WHAT TO DO:
Of all the entries below, only the lines from the one with "C5: 22nF (0V, SIG2) -> 100pF (0V, SIG2)" up to and including the one with "C4: 150nF (GND, VCC) -> 1.5uF (GND, VCC)" are to be duplicated exactly.

LISTED RECORDS:
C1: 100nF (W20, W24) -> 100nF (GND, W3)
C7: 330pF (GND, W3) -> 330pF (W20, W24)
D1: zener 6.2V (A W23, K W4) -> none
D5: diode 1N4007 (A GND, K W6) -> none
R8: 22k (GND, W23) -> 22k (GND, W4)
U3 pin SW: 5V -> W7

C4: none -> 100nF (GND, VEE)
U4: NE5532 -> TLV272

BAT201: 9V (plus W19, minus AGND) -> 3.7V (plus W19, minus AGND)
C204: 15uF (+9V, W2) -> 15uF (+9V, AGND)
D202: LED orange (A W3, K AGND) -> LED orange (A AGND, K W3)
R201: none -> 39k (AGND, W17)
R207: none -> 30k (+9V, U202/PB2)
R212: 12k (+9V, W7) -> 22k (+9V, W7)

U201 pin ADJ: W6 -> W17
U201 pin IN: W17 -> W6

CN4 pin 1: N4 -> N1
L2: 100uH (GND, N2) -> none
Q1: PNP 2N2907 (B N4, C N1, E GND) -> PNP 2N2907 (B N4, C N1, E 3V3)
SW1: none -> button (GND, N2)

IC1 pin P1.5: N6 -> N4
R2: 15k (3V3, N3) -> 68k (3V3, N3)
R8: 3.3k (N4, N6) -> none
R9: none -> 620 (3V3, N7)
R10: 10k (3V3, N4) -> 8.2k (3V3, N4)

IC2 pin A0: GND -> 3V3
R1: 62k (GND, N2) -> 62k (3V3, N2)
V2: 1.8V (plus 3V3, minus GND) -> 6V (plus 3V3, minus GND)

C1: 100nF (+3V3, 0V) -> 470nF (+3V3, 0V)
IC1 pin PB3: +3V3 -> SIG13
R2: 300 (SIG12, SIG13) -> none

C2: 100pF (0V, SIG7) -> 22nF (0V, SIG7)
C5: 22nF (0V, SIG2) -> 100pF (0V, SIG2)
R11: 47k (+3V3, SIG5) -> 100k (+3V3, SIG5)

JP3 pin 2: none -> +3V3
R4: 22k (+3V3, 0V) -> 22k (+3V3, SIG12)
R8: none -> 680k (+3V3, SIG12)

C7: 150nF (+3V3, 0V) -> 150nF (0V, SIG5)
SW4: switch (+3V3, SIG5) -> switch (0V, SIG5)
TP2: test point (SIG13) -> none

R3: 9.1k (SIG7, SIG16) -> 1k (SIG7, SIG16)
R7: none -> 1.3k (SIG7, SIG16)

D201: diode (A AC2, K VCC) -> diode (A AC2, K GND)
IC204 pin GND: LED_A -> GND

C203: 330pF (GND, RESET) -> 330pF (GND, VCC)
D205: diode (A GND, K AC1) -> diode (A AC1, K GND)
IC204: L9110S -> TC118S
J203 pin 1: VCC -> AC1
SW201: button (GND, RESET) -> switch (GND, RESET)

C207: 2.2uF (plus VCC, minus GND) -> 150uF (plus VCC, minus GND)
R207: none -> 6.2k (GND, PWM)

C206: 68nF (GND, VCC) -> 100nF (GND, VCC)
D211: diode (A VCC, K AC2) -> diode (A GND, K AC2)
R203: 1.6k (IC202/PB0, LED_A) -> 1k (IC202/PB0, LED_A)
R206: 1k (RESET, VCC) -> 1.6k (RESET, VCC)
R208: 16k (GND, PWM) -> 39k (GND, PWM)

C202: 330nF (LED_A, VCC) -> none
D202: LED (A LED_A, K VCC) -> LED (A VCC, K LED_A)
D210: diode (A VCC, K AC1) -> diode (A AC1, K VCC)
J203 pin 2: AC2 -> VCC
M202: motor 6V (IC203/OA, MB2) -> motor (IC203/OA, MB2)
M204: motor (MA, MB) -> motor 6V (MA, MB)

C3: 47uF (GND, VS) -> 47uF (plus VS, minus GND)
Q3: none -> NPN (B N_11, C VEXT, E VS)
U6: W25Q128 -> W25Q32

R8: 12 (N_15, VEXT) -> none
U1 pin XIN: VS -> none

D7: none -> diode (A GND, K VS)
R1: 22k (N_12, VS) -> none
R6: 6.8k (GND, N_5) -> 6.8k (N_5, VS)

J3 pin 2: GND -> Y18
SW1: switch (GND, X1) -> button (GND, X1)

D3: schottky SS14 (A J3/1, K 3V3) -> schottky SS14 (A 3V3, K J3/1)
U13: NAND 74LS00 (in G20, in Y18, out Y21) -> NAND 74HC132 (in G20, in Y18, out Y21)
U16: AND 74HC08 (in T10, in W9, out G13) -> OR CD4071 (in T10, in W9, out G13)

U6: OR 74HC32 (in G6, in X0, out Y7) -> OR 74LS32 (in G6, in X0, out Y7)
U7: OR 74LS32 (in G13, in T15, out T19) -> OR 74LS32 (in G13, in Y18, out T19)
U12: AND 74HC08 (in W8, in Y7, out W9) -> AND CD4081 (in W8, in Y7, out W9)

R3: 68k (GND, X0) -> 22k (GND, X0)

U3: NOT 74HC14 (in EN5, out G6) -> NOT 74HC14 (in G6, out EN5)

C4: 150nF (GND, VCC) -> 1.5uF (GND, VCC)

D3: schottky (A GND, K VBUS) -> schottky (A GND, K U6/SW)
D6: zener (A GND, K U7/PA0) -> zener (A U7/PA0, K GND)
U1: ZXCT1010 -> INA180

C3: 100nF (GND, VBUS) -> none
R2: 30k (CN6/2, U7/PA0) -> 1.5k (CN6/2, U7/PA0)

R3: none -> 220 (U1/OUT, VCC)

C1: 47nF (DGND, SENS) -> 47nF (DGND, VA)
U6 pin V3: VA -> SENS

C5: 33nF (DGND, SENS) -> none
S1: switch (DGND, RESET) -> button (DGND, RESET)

RESPONSE TO THE TASK:
C5: 22nF (0V, SIG2) -> 100pF (0V, SIG2)
R11: 47k (+3V3, SIG5) -> 100k (+3V3, SIG5)

JP3 pin 2: none -> +3V3
R4: 22k (+3V3, 0V) -> 22k (+3V3, SIG12)
R8: none -> 680k (+3V3, SIG12)

C7: 150nF (+3V3, 0V) -> 150nF (0V, SIG5)
SW4: switch (+3V3, SIG5) -> switch (0V, SIG5)
TP2: test point (SIG13) -> none

R3: 9.1k (SIG7, SIG16) -> 1k (SIG7, SIG16)
R7: none -> 1.3k (SIG7, SIG16)

D201: diode (A AC2, K VCC) -> diode (A AC2, K GND)
IC204 pin GND: LED_A -> GND

C203: 330pF (GND, RESET) -> 330pF (GND, VCC)
D205: diode (A GND, K AC1) -> diode (A AC1, K GND)
IC204: L9110S -> TC118S
J203 pin 1: VCC -> AC1
SW201: button (GND, RESET) -> switch (GND, RESET)

C207: 2.2uF (plus VCC, minus GND) -> 150uF (plus VCC, minus GND)
R207: none -> 6.2k (GND, PWM)

C206: 68nF (GND, VCC) -> 100nF (GND, VCC)
D211: diode (A VCC, K AC2) -> diode (A GND, K AC2)
R203: 1.6k (IC202/PB0, LED_A) -> 1k (IC202/PB0, LED_A)
R206: 1k (RESET, VCC) -> 1.6k (RESET, VCC)
R208: 16k (GND, PWM) -> 39k (GND, PWM)

C202: 330nF (LED_A, VCC) -> none
D202: LED (A LED_A, K VCC) -> LED (A VCC, K LED_A)
D210: diode (A VCC, K AC1) -> diode (A AC1, K VCC)
J203 pin 2: AC2 -> VCC
M202: motor 6V (IC203/OA, MB2) -> motor (IC203/OA, MB2)
M204: motor (MA, MB) -> motor 6V (MA, MB)

C3: 47uF (GND, VS) -> 47uF (plus VS, minus GND)
Q3: none -> NPN (B N_11, C VEXT, E VS)
U6: W25Q128 -> W25Q32

R8: 12 (N_15, VEXT) -> none
U1 pin XIN: VS -> none

D7: none -> diode (A GND, K VS)
R1: 22k (N_12, VS) -> none
R6: 6.8k (GND, N_5) -> 6.8k (N_5, VS)

J3 pin 2: GND -> Y18
SW1: switch (GND, X1) -> button (GND, X1)

D3: schottky SS14 (A J3/1, K 3V3) -> schottky SS14 (A 3V3, K J3/1)
U13: NAND 74LS00 (in G20, in Y18, out Y21) -> NAND 74HC132 (in G20, in Y18, out Y21)
U16: AND 74HC08 (in T10, in W9, out G13) -> OR CD4071 (in T10, in W9, out G13)

U6: OR 74HC32 (in G6, in X0, out Y7) -> OR 74LS32 (in G6, in X0, out Y7)
U7: OR 74LS32 (in G13, in T15, out T19) -> OR 74LS32 (in G13, in Y18, out T19)
U12: AND 74HC08 (in W8, in Y7, out W9) -> AND CD4081 (in W8, in Y7, out W9)

R3: 68k (GND, X0) -> 22k (GND, X0)

U3: NOT 74HC14 (in EN5, out G6) -> NOT 74HC14 (in G6, out EN5)

C4: 150nF (GND, VCC) -> 1.5uF (GND, VCC)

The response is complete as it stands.